GOAL OF THE EXERCISE
Each line from the one containing "LUX3 pin SDA: D5 -> D1" to the end of the data must be copied exactly, the first and last included; no other lines and no pictures belong in the copy.

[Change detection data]
┌──
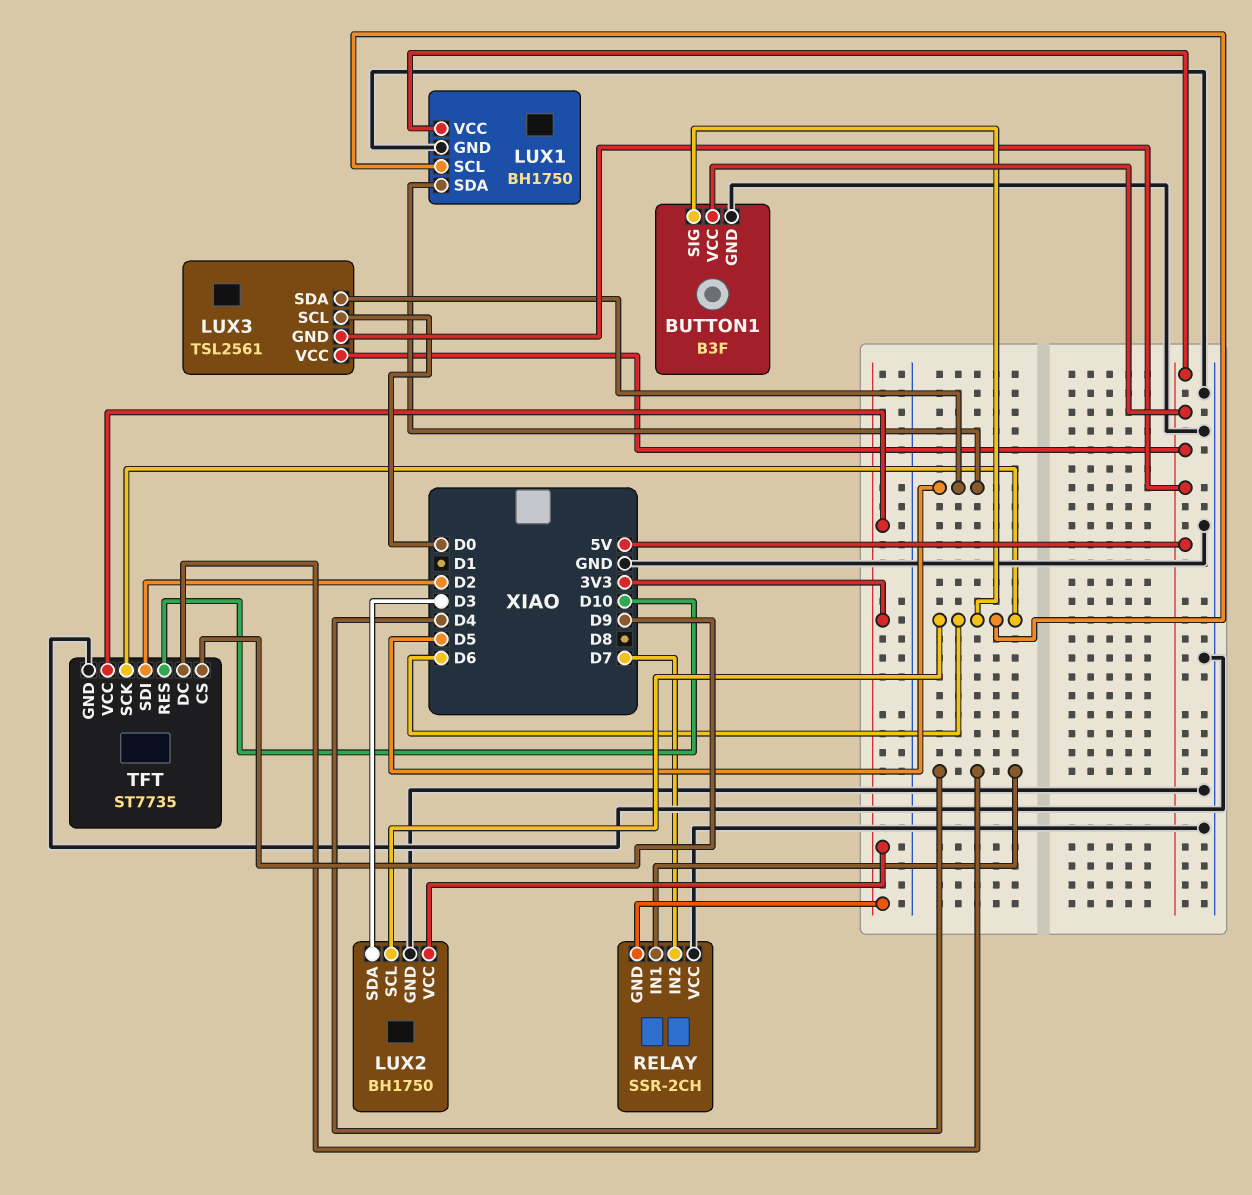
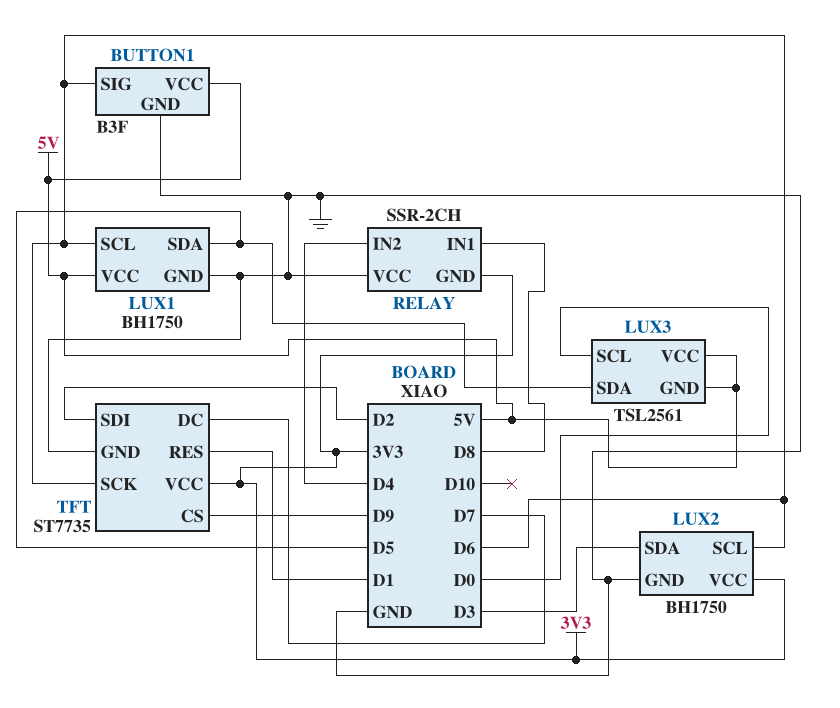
RELAY pin IN1: D4 -> D8
RELAY pin IN2: D7 -> D4
TFT pin DC: D4 -> D7
TFT pin RES: D10 -> D1

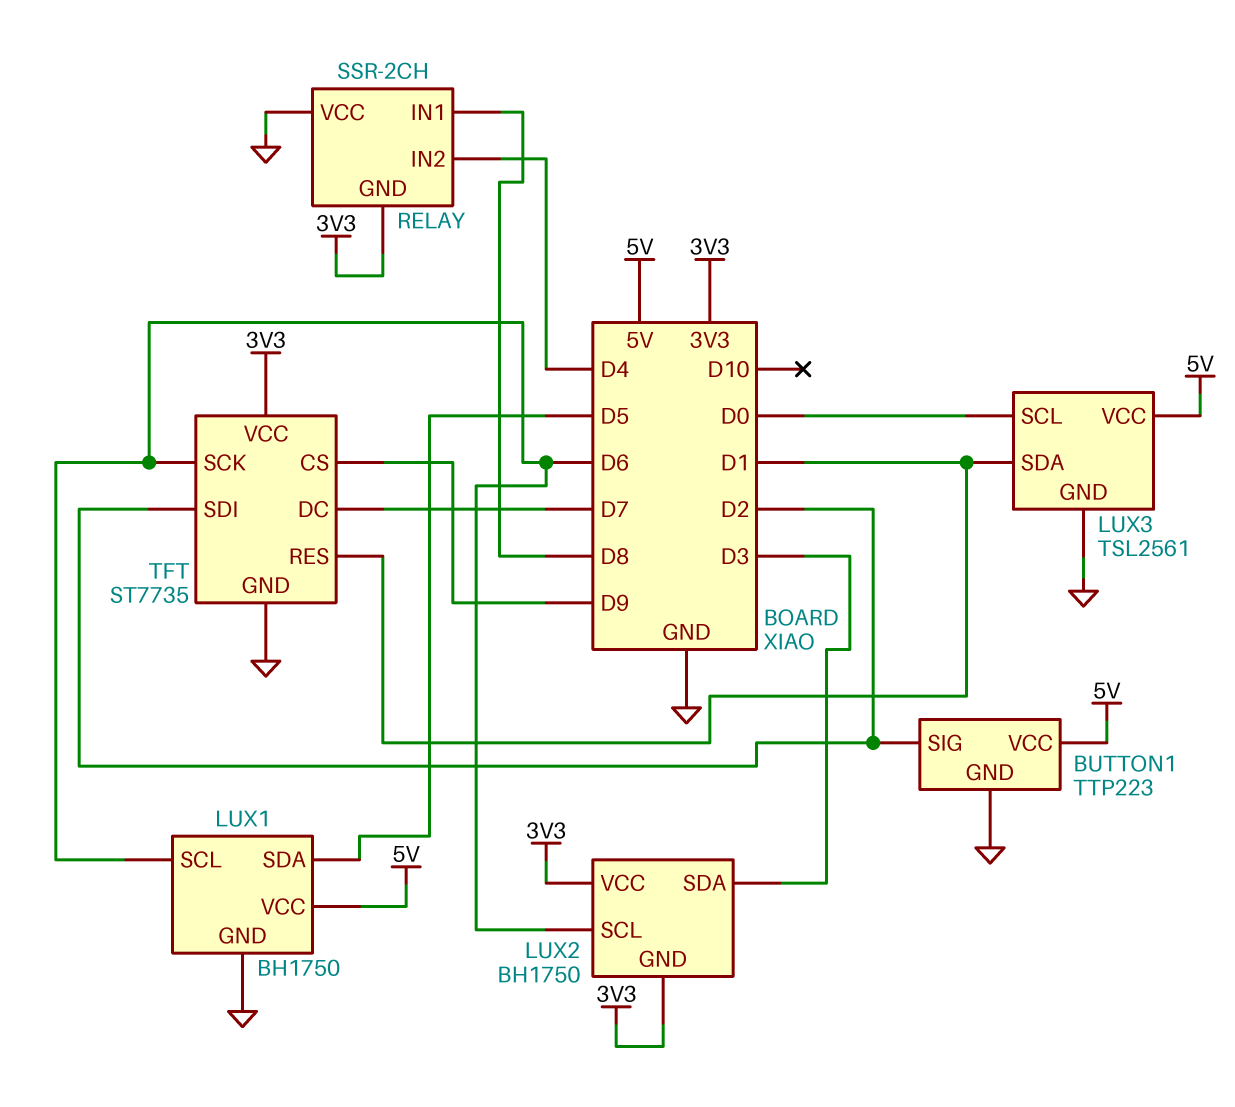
BUTTON1: B3F -> TTP223
BUTTON1 pin SIG: D6 -> D2
LUX2 pin GND: GND -> 3V3
LUX3 pin GND: 5V -> GND
LUX3 pin SDA: D5 -> D1

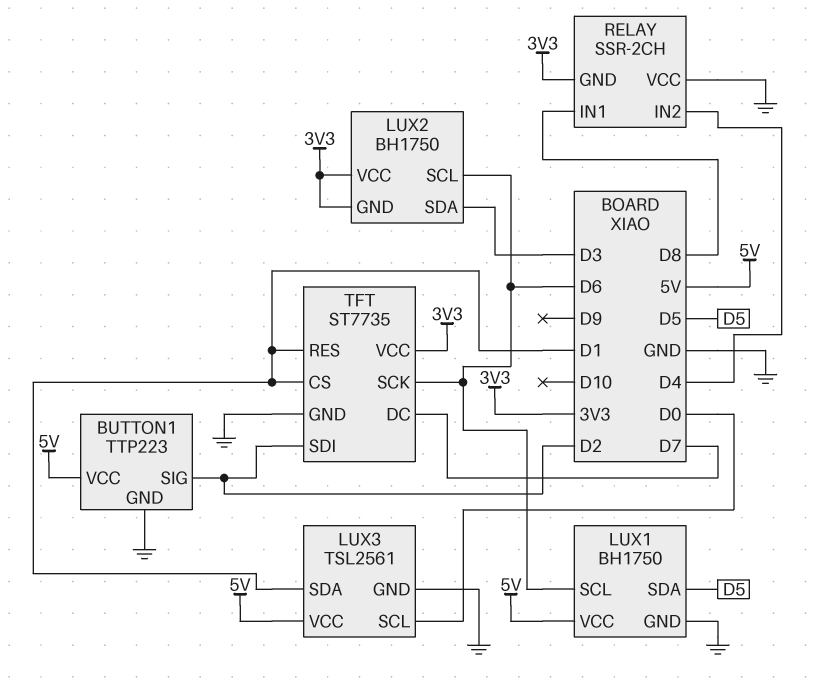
TFT pin CS: D9 -> D1

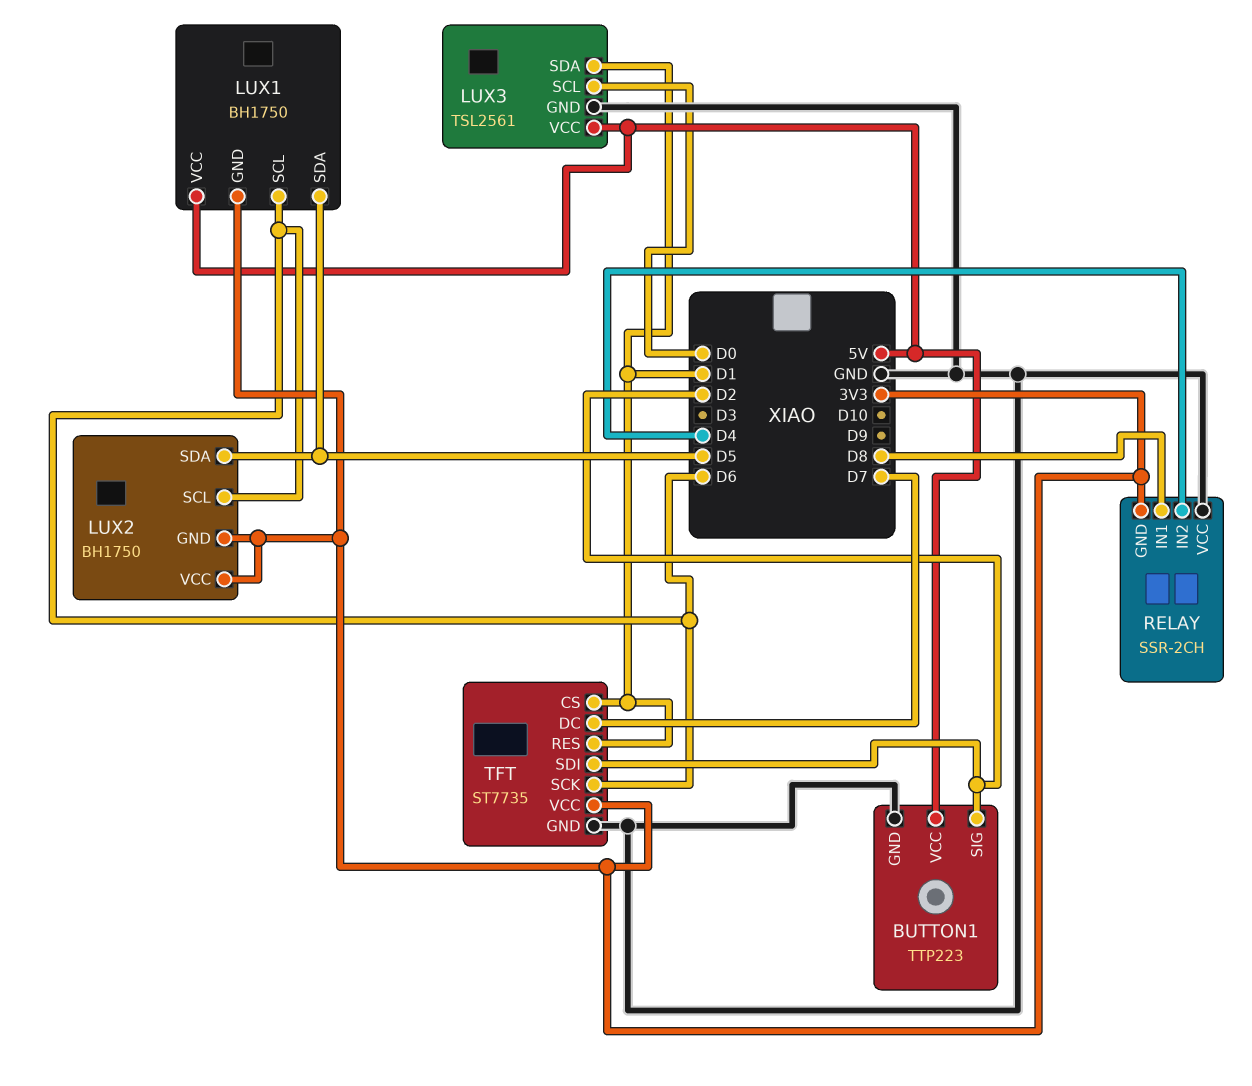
LUX1 pin GND: GND -> 3V3
LUX2 pin SDA: D3 -> D5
└──
SOLUTION TO THE PROBLEM
LUX3 pin SDA: D5 -> D1

TFT pin CS: D9 -> D1

LUX1 pin GND: GND -> 3V3
LUX2 pin SDA: D3 -> D5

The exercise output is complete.